Print out every line of the material exactly. Include no pictures.

> SUPPLIED MATERIAL
※
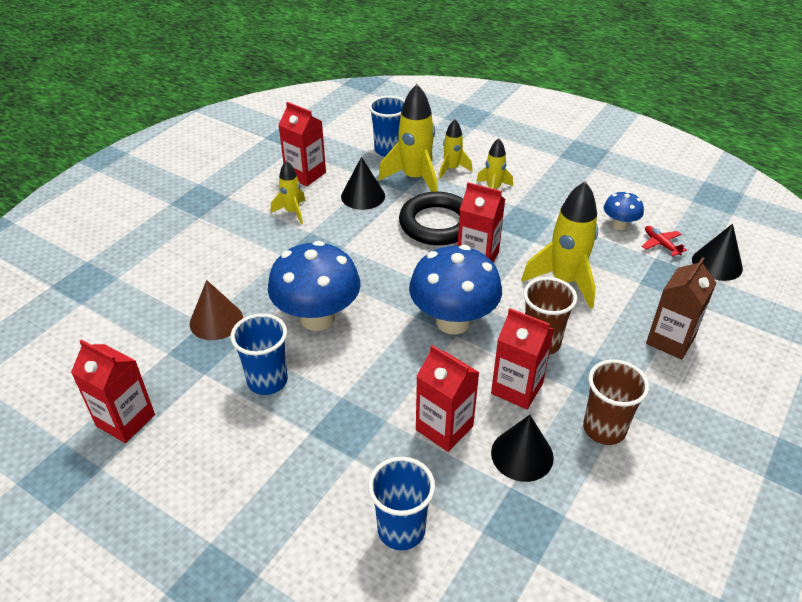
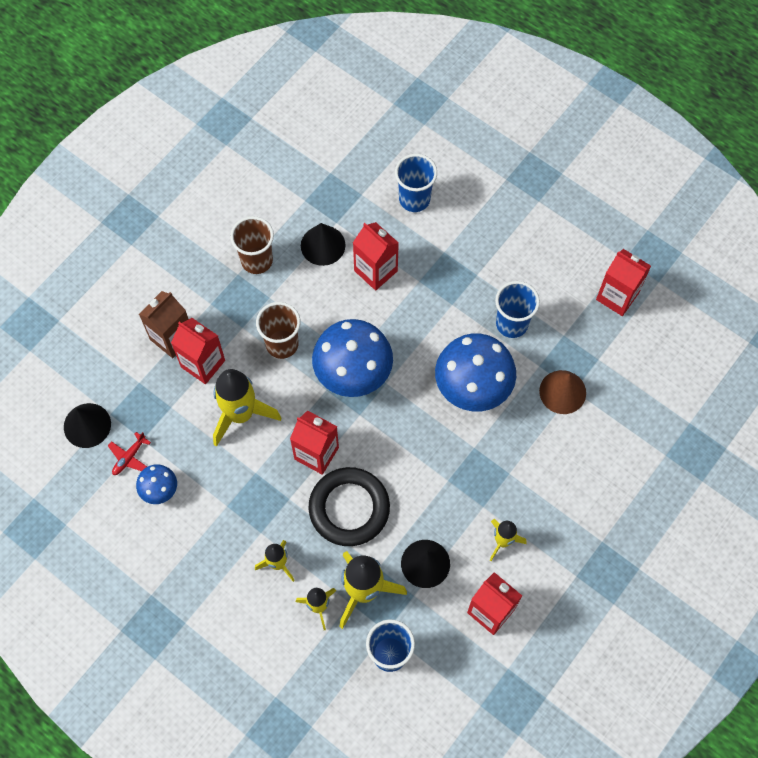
camera: 175 degrees left, 25 degrees up
(517, 388) = (313, 301): red carton -> red carton (203, 363)
(661, 244) = (129, 457): red plane -> red plane turned 60 degrees clockwise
※
> SOLVED EXERCISE
camera: 175 degrees left, 25 degrees up
(517, 388) = (313, 301): red carton -> red carton (203, 363)
(661, 244) = (129, 457): red plane -> red plane turned 60 degrees clockwise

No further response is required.